> _ABOUT THIS TASK_: Every line below between the one holding "none -> orange brick G7:H7 level 1" and the one holding "none -> cyan brick J10 level 2", inclusive, should be copied exactly, and no other line.

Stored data
________________

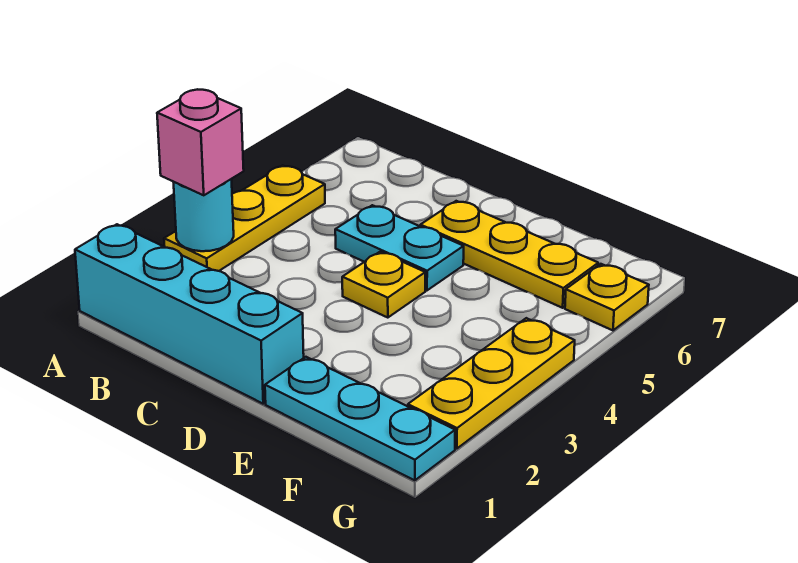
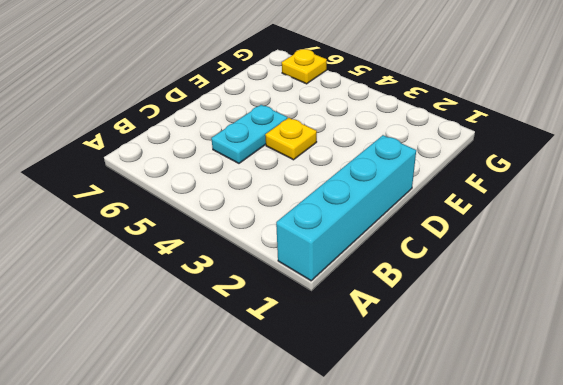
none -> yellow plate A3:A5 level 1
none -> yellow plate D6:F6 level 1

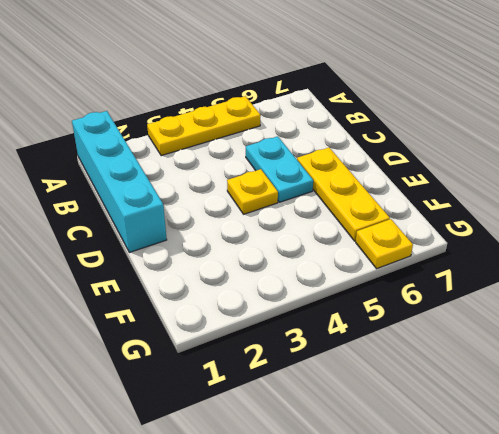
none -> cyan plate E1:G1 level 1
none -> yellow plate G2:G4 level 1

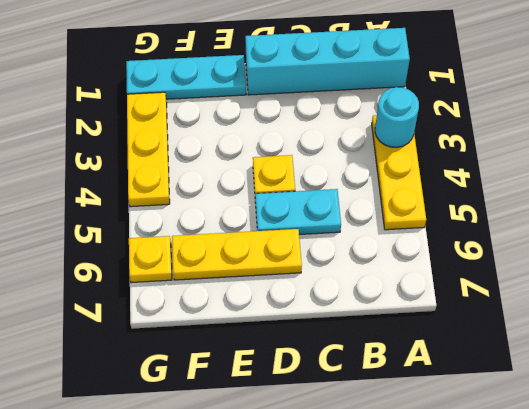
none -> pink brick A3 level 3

________________

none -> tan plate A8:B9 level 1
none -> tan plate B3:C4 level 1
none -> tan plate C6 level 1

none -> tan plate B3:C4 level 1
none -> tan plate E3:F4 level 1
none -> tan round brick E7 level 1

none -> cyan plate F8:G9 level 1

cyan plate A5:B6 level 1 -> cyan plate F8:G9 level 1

________________

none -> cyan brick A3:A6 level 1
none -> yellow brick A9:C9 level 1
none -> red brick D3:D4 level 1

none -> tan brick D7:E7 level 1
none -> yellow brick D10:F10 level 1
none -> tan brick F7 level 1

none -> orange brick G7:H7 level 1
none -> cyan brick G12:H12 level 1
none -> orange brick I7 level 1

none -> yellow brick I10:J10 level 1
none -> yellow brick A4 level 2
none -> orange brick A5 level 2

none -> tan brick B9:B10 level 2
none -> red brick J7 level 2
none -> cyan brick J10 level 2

________________

> _WORKED SOLUTION_:
none -> orange brick G7:H7 level 1
none -> cyan brick G12:H12 level 1
none -> orange brick I7 level 1

none -> yellow brick I10:J10 level 1
none -> yellow brick A4 level 2
none -> orange brick A5 level 2

none -> tan brick B9:B10 level 2
none -> red brick J7 level 2
none -> cyan brick J10 level 2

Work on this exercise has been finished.